WORK REQUIRED: The data below should be restated word for word, with every picture omitted.

INFORMATION PROVIDED:
----------

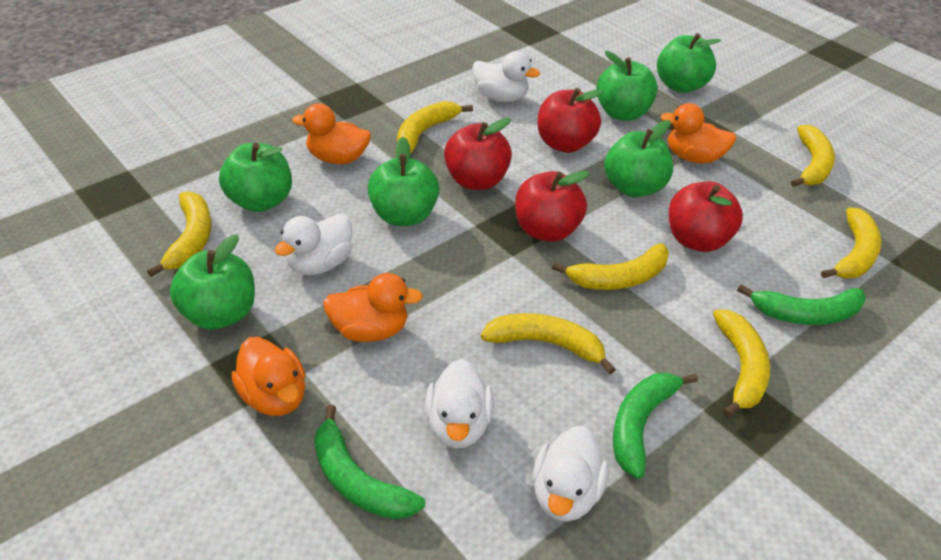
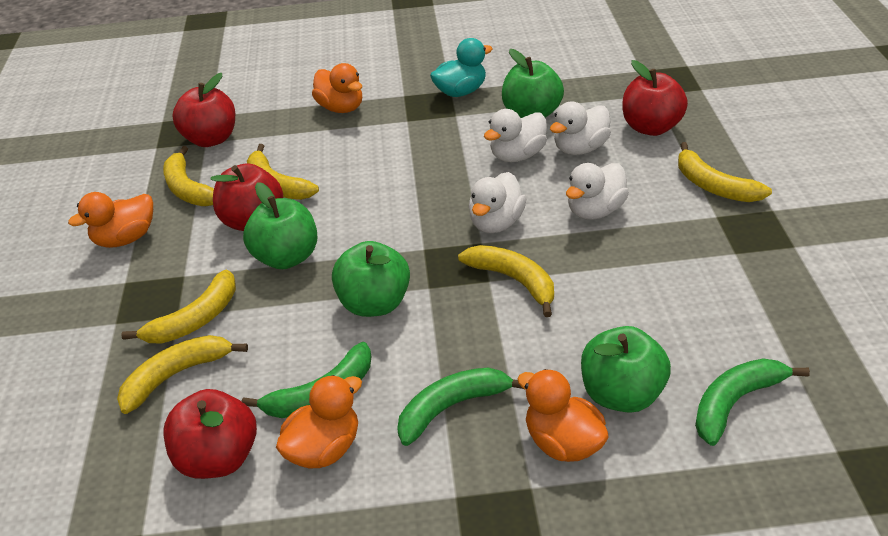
green apple: 6 -> 4
turquoise duck: 0 -> 1
yellow banana: 7 -> 6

----------

ANSWER SPACE:
green apple: 6 -> 4
turquoise duck: 0 -> 1
yellow banana: 7 -> 6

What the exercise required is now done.